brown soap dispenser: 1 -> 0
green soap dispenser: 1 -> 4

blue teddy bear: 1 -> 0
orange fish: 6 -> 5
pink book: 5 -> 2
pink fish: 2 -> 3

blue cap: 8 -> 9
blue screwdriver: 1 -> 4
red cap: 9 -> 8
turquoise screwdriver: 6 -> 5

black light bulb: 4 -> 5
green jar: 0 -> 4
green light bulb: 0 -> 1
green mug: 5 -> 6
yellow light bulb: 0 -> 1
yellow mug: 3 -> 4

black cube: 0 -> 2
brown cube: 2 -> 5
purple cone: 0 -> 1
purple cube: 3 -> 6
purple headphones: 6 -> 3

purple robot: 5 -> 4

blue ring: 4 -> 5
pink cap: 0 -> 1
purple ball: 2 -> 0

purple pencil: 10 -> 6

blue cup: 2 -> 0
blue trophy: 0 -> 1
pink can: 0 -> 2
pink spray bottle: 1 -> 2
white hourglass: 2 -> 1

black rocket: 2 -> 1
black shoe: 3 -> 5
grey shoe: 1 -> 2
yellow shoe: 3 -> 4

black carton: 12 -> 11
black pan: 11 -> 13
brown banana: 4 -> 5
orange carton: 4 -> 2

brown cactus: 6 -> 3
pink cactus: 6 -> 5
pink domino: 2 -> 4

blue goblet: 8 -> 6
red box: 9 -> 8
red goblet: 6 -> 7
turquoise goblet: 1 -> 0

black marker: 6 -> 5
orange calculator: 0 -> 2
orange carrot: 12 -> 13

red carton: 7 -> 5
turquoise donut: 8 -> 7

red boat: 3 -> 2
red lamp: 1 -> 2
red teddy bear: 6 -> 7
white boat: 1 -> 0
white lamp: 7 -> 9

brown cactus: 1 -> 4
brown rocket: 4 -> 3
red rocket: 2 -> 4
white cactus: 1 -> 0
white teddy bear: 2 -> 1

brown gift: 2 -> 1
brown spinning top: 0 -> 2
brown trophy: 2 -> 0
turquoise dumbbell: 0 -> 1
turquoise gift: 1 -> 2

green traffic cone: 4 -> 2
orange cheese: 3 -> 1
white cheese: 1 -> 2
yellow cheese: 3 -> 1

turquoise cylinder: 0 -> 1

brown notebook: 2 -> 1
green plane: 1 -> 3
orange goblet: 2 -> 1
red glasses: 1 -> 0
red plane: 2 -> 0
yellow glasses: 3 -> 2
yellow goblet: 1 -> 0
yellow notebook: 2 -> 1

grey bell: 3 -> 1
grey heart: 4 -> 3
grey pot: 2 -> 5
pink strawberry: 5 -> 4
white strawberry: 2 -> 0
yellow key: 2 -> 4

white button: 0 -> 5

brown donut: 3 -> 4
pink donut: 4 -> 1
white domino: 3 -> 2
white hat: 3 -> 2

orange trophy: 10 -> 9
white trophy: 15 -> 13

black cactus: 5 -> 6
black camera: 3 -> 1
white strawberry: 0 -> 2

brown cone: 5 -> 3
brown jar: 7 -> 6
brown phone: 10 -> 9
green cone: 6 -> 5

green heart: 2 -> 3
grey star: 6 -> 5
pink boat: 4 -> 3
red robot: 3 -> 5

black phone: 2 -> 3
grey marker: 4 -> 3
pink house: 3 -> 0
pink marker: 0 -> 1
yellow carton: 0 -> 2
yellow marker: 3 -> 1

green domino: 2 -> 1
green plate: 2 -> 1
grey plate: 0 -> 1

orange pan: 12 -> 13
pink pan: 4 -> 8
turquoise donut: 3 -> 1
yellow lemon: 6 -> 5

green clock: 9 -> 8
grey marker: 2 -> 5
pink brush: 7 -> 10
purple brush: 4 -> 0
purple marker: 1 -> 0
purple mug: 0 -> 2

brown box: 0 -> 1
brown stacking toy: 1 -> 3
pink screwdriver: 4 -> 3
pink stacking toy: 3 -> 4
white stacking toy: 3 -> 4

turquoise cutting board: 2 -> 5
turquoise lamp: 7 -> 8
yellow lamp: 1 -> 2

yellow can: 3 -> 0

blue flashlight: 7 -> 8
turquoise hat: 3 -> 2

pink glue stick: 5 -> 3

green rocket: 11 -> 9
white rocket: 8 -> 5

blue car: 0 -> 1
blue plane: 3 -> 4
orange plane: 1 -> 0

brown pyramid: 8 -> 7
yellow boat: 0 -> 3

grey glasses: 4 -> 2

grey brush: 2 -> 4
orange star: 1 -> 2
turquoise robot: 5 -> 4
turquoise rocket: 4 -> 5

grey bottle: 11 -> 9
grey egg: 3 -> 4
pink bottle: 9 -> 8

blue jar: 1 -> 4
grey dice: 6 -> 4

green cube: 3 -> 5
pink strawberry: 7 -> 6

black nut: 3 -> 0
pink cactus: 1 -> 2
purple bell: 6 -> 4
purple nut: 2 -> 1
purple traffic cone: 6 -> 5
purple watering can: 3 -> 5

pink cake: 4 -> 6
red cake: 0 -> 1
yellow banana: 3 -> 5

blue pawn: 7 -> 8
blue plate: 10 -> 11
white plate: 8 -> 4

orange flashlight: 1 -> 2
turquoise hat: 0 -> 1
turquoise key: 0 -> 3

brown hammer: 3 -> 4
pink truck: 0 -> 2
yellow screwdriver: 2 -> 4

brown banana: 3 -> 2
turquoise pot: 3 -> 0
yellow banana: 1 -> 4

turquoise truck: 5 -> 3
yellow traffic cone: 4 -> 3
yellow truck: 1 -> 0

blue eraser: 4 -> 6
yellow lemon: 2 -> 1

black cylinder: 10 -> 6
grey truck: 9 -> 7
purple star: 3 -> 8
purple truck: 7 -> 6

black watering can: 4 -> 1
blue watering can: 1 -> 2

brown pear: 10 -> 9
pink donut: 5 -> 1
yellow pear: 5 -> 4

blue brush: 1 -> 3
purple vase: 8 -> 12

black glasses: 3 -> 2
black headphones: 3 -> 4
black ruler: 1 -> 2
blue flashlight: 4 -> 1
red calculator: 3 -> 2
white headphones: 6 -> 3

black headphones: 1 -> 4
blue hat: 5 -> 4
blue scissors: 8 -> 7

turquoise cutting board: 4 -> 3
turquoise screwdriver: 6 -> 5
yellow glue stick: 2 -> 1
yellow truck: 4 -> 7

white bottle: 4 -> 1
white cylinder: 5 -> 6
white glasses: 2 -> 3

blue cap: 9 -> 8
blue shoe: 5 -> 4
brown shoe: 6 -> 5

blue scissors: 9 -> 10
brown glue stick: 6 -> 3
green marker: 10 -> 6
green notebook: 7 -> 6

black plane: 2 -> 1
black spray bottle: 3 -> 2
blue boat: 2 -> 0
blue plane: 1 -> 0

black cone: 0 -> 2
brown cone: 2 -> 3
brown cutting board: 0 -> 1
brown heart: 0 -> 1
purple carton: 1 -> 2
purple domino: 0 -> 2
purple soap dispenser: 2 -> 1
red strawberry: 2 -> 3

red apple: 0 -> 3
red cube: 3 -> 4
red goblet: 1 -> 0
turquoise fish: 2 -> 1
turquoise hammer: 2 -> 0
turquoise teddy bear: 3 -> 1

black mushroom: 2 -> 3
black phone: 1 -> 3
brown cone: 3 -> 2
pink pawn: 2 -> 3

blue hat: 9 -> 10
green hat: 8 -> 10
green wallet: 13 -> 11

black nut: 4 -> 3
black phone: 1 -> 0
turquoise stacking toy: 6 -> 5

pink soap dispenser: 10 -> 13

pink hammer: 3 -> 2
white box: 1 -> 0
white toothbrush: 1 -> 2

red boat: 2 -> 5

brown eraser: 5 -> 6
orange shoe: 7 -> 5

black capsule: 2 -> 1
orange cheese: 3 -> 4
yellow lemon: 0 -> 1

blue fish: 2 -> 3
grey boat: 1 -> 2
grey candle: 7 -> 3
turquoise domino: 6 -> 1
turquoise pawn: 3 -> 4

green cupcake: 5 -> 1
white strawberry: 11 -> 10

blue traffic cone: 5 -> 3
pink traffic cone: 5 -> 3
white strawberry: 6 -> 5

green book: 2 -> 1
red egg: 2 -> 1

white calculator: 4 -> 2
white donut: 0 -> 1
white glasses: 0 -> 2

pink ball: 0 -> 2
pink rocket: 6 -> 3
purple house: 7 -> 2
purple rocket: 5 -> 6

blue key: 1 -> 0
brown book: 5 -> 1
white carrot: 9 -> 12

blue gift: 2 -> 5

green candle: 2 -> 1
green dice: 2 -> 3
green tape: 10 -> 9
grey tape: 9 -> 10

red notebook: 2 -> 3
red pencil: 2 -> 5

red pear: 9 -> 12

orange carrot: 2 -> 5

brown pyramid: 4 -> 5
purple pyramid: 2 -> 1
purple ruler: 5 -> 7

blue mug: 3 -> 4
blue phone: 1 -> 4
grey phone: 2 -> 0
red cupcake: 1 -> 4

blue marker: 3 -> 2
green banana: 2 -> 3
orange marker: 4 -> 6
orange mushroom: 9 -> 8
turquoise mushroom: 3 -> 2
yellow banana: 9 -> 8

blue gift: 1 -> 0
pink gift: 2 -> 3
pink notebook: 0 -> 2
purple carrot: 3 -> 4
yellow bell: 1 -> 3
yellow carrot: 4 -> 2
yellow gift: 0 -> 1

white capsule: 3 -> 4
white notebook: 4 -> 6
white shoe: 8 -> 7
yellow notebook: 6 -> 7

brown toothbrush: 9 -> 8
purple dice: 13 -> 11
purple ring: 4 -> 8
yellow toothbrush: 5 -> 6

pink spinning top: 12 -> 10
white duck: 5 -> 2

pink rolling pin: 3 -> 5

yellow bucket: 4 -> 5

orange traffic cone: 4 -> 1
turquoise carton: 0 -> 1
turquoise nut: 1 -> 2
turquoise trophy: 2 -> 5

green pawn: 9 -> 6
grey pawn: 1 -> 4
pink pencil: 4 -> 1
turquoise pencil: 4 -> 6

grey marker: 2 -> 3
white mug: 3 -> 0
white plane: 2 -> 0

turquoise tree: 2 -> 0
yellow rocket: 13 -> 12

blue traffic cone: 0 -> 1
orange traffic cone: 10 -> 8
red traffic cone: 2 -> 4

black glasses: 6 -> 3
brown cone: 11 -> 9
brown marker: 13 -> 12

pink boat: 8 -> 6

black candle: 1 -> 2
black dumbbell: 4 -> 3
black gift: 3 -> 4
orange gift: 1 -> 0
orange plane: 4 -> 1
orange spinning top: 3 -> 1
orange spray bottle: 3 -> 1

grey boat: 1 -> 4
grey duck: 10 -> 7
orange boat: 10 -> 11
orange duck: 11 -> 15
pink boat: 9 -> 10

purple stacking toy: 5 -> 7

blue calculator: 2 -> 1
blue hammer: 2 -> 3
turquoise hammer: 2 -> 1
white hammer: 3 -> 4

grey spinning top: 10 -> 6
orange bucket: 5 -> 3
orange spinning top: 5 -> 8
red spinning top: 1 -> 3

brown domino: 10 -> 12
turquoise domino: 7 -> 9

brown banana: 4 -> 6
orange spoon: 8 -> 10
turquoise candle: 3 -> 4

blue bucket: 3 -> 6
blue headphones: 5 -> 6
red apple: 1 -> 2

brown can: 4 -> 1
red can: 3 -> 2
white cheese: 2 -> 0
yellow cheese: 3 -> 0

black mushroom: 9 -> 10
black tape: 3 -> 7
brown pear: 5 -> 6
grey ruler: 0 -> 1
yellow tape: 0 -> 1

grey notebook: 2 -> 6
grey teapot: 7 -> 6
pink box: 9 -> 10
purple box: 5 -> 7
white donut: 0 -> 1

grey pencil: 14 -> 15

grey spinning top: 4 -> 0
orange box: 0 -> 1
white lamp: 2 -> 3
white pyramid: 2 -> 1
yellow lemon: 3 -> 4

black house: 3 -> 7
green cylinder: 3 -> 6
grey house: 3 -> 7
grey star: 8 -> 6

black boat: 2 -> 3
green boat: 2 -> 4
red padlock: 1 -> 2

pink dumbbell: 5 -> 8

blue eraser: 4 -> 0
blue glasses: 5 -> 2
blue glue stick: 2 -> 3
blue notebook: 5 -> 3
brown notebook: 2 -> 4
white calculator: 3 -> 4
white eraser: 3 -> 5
= = =
* **Try it**
Your answer should be the lines above from the one containing "brown toothbrush: 9 -> 8" through the one containing "blue traffic cone: 0 -> 1", copied exactly and with both ends kept.

* **Task answer**
brown toothbrush: 9 -> 8
purple dice: 13 -> 11
purple ring: 4 -> 8
yellow toothbrush: 5 -> 6

pink spinning top: 12 -> 10
white duck: 5 -> 2

pink rolling pin: 3 -> 5

yellow bucket: 4 -> 5

orange traffic cone: 4 -> 1
turquoise carton: 0 -> 1
turquoise nut: 1 -> 2
turquoise trophy: 2 -> 5

green pawn: 9 -> 6
grey pawn: 1 -> 4
pink pencil: 4 -> 1
turquoise pencil: 4 -> 6

grey marker: 2 -> 3
white mug: 3 -> 0
white plane: 2 -> 0

turquoise tree: 2 -> 0
yellow rocket: 13 -> 12

blue traffic cone: 0 -> 1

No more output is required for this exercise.